BRIEF =>
Could you repeat exactly the lines below, from the line containing "(530, 302) = (613, 255): purple lamp -> none" through the last one, both included, while leaving out any pictures?

EXTRACTED RECORDS =>
* * * *
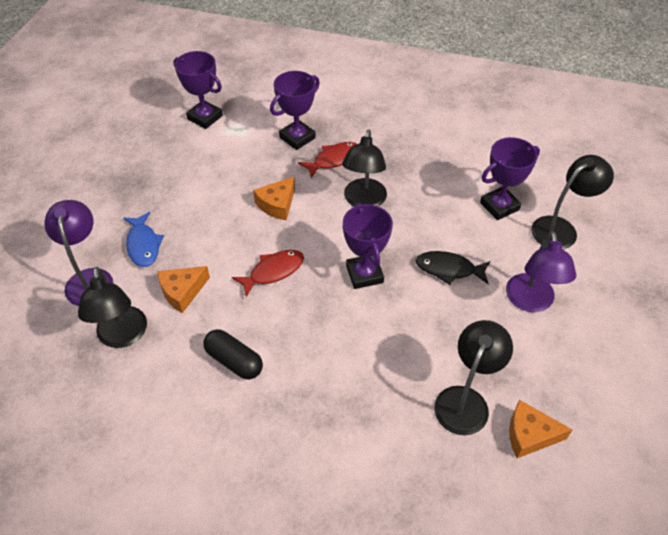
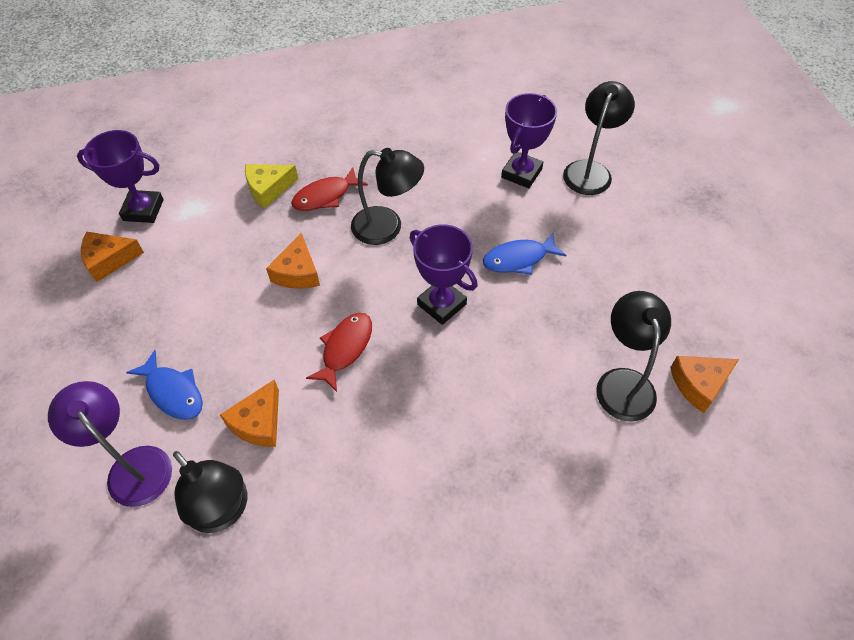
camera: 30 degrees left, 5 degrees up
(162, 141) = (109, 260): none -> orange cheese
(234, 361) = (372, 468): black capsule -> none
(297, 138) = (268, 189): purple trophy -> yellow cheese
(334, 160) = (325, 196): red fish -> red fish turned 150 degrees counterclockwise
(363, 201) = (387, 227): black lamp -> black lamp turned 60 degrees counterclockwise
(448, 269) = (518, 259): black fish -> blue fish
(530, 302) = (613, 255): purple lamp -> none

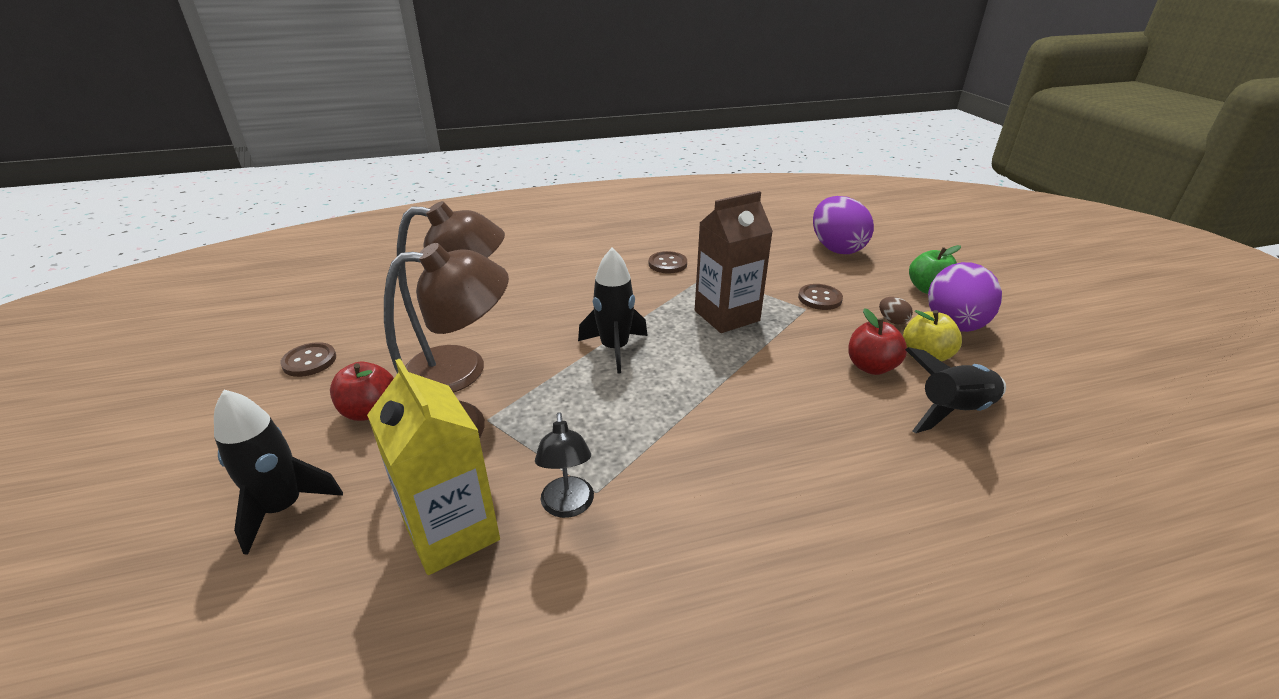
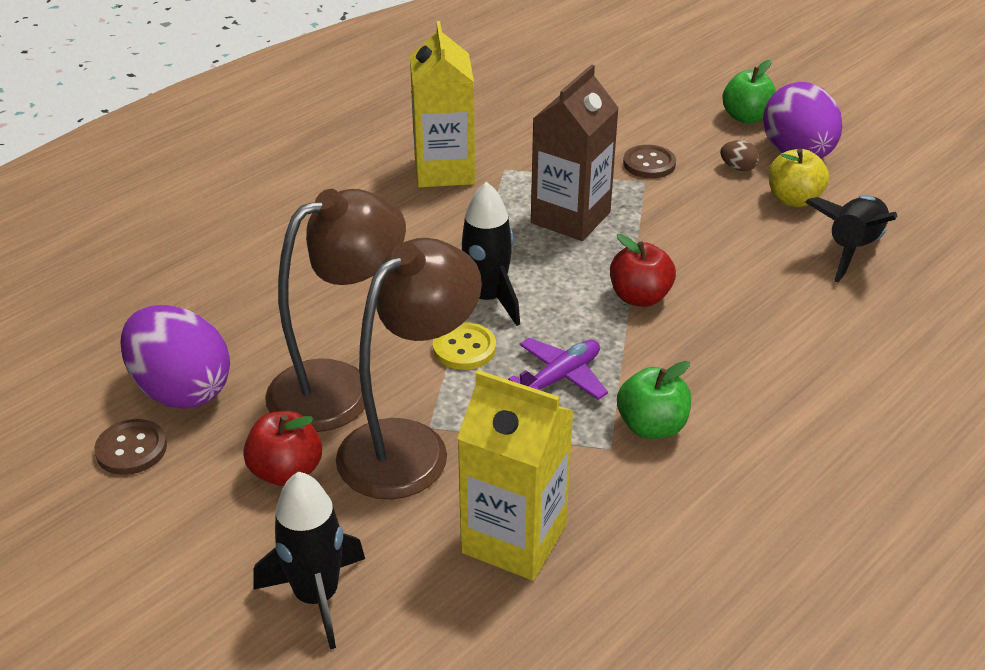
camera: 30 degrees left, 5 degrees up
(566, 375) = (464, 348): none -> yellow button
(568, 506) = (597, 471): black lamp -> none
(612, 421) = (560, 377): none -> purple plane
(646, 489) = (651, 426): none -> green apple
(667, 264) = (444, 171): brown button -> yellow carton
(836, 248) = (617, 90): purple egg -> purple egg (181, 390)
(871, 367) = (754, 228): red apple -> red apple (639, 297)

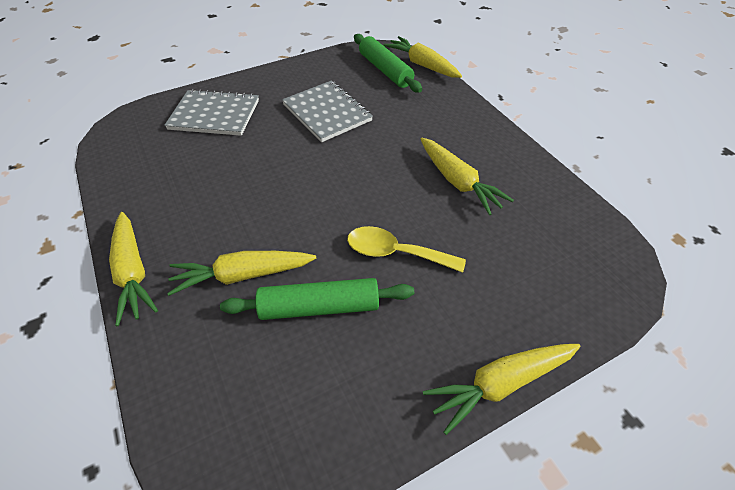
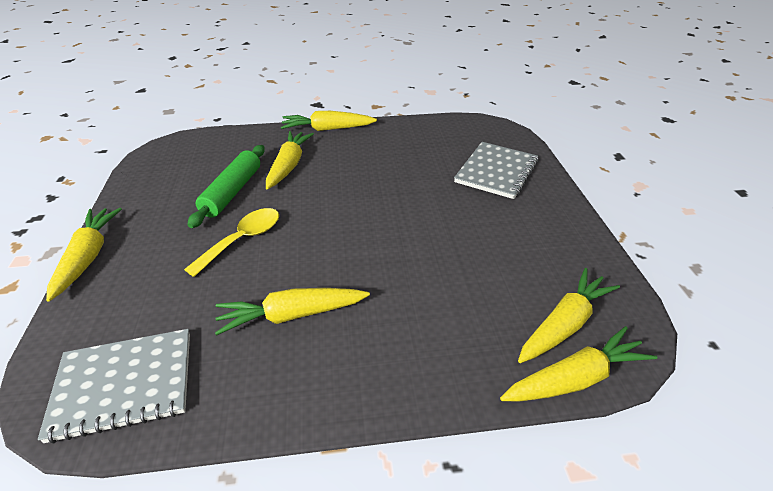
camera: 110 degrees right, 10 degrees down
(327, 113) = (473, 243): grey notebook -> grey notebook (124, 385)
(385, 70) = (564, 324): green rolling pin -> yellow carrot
* * * *
THE ANSWER =>
(530, 302) = (613, 255): purple lamp -> none

camera: 30 degrees left, 5 degrees up
(566, 375) = (464, 348): none -> yellow button
(568, 506) = (597, 471): black lamp -> none
(612, 421) = (560, 377): none -> purple plane
(646, 489) = (651, 426): none -> green apple
(667, 264) = (444, 171): brown button -> yellow carton
(836, 248) = (617, 90): purple egg -> purple egg (181, 390)
(871, 367) = (754, 228): red apple -> red apple (639, 297)

camera: 110 degrees right, 10 degrees down
(327, 113) = (473, 243): grey notebook -> grey notebook (124, 385)
(385, 70) = (564, 324): green rolling pin -> yellow carrot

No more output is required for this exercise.